§ What is expected: Every record below needs to be set down exactly. Pictures do not belong in the copy.

= = =

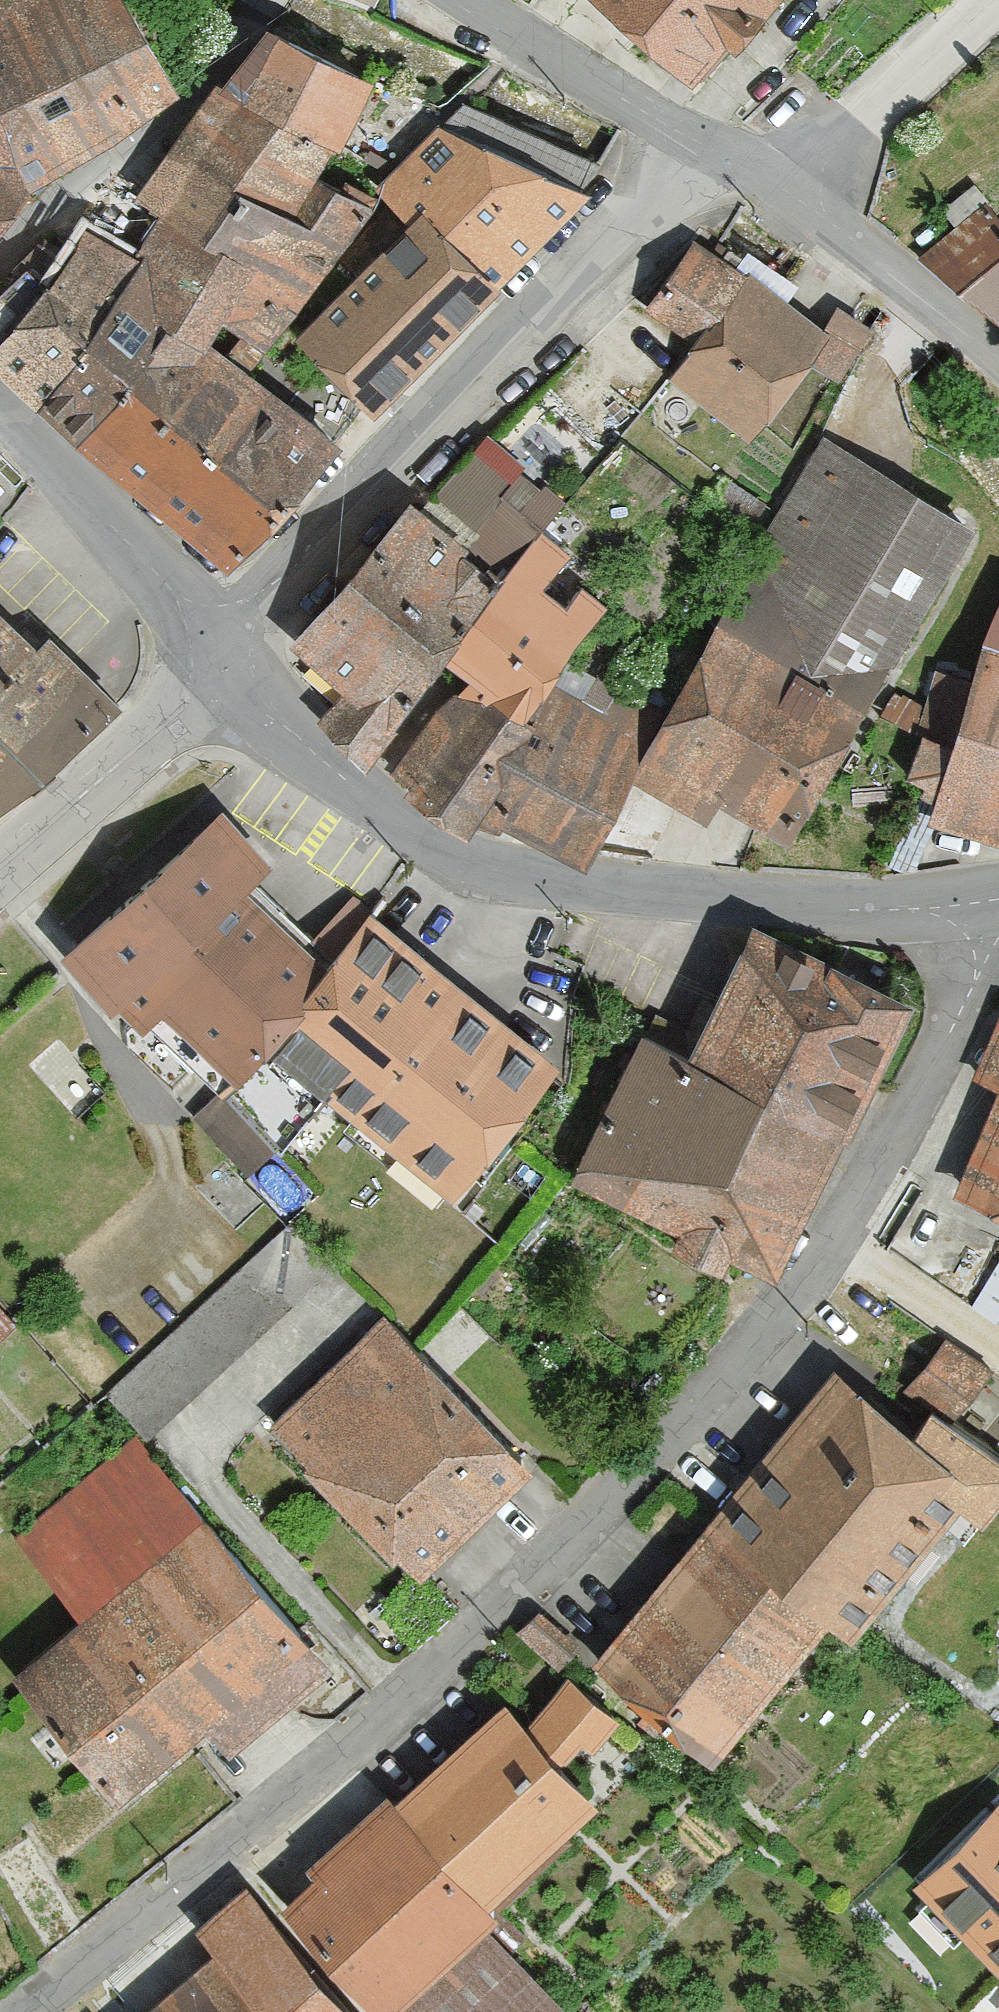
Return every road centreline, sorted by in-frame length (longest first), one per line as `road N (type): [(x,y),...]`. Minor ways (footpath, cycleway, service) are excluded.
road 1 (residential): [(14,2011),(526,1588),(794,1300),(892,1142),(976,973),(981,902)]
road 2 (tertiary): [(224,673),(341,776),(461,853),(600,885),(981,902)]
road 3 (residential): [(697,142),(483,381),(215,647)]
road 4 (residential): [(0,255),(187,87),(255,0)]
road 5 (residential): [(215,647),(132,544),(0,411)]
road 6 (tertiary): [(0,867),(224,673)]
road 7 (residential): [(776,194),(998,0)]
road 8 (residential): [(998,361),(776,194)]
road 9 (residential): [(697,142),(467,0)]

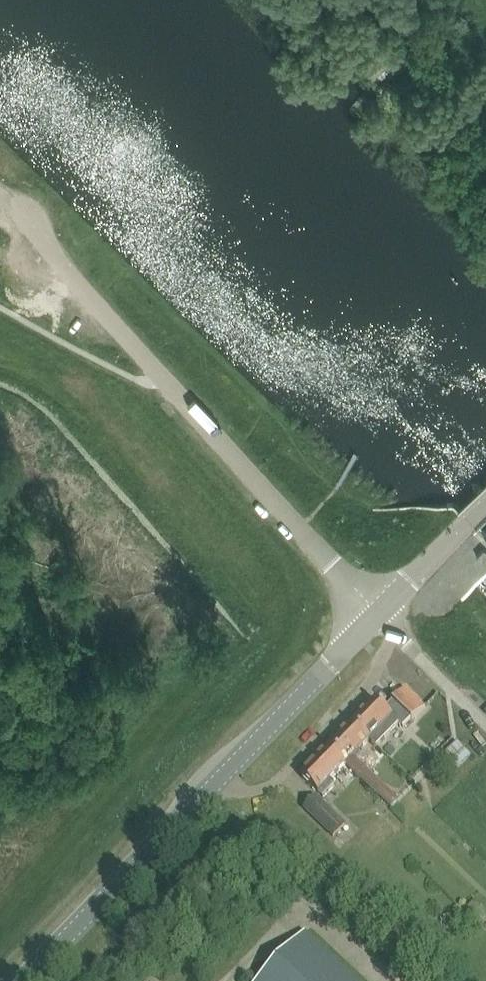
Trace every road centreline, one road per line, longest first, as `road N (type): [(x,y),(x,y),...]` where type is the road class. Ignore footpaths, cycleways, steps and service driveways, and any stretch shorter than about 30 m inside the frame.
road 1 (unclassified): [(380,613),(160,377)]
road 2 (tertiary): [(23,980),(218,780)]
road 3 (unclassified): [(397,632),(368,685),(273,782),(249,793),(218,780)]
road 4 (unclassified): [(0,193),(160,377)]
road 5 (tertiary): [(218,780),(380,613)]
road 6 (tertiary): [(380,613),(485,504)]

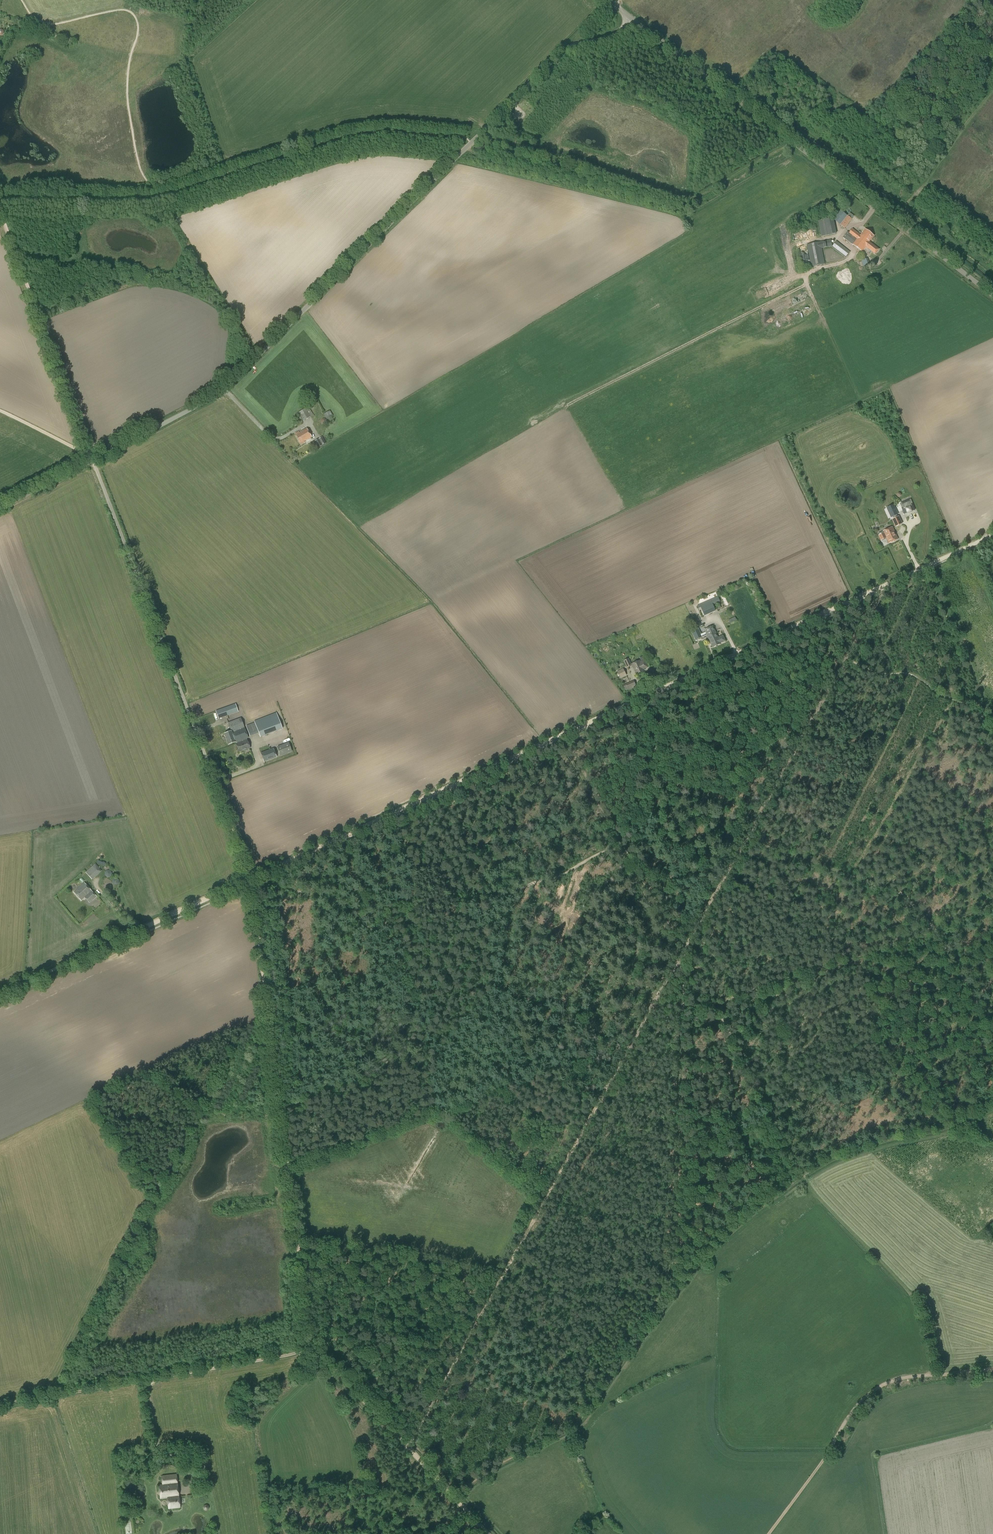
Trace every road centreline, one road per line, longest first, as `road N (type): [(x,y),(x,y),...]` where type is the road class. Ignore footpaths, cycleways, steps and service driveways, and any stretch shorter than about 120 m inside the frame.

= = =

§ Result of this task:
Return every road centreline, sorted by in-frame length (longest first), one per line as `road N (type): [(x,y),...]`. Minor ways (footpath, cycleway, service) are excluded.
road 1 (residential): [(14,2011),(526,1588),(794,1300),(892,1142),(976,973),(981,902)]
road 2 (tertiary): [(224,673),(341,776),(461,853),(600,885),(981,902)]
road 3 (residential): [(697,142),(483,381),(215,647)]
road 4 (residential): [(0,255),(187,87),(255,0)]
road 5 (residential): [(215,647),(132,544),(0,411)]
road 6 (tertiary): [(0,867),(224,673)]
road 7 (residential): [(776,194),(998,0)]
road 8 (residential): [(998,361),(776,194)]
road 9 (residential): [(697,142),(467,0)]

Trace every road centreline, one road per line, longest first, as `road N (type): [(x,y),(x,y),...]` where type is the road class. Ignore footpaths, cycleways, steps and service driveways, and any stretch shorter than about 30 m inside the frame.
road 1 (unclassified): [(380,613),(160,377)]
road 2 (tertiary): [(23,980),(218,780)]
road 3 (unclassified): [(397,632),(368,685),(273,782),(249,793),(218,780)]
road 4 (unclassified): [(0,193),(160,377)]
road 5 (tertiary): [(218,780),(380,613)]
road 6 (tertiary): [(380,613),(485,504)]

Trace every road centreline, one road per line, longest first, as `road N (type): [(x,y),(x,y),...]` where type is the road class. Ignore footpaths, cycleways, steps and service driveways, and any stretch shorter than about 120 m inside the frame.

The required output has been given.